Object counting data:

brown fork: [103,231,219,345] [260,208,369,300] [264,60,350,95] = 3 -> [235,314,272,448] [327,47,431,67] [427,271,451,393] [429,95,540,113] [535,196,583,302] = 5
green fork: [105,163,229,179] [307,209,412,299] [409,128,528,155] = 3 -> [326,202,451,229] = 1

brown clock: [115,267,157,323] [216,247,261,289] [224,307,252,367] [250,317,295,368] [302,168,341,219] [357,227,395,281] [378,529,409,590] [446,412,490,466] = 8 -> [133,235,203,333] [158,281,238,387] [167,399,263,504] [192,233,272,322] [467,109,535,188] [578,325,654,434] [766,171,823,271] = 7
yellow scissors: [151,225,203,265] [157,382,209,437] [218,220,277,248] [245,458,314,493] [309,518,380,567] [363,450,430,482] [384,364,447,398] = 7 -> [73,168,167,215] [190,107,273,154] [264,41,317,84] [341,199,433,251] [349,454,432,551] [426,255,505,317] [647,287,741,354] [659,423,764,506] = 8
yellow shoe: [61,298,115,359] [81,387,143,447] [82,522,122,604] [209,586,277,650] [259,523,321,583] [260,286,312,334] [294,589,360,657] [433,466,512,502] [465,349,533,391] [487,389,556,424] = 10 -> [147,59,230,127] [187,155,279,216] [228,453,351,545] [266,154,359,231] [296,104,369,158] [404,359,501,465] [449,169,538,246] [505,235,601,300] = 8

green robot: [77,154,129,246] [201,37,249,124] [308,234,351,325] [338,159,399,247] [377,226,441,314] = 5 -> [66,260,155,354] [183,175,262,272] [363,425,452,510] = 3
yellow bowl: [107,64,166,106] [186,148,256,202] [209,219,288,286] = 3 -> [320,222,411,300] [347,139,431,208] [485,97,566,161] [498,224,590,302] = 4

WHAT THIS TASK INVOLVES: Print only the lines from the one with "yellow shoe: [61,298,115,359]" to the end of the records, both included.

FINISHED TASK:
yellow shoe: [61,298,115,359] [81,387,143,447] [82,522,122,604] [209,586,277,650] [259,523,321,583] [260,286,312,334] [294,589,360,657] [433,466,512,502] [465,349,533,391] [487,389,556,424] = 10 -> [147,59,230,127] [187,155,279,216] [228,453,351,545] [266,154,359,231] [296,104,369,158] [404,359,501,465] [449,169,538,246] [505,235,601,300] = 8

green robot: [77,154,129,246] [201,37,249,124] [308,234,351,325] [338,159,399,247] [377,226,441,314] = 5 -> [66,260,155,354] [183,175,262,272] [363,425,452,510] = 3
yellow bowl: [107,64,166,106] [186,148,256,202] [209,219,288,286] = 3 -> [320,222,411,300] [347,139,431,208] [485,97,566,161] [498,224,590,302] = 4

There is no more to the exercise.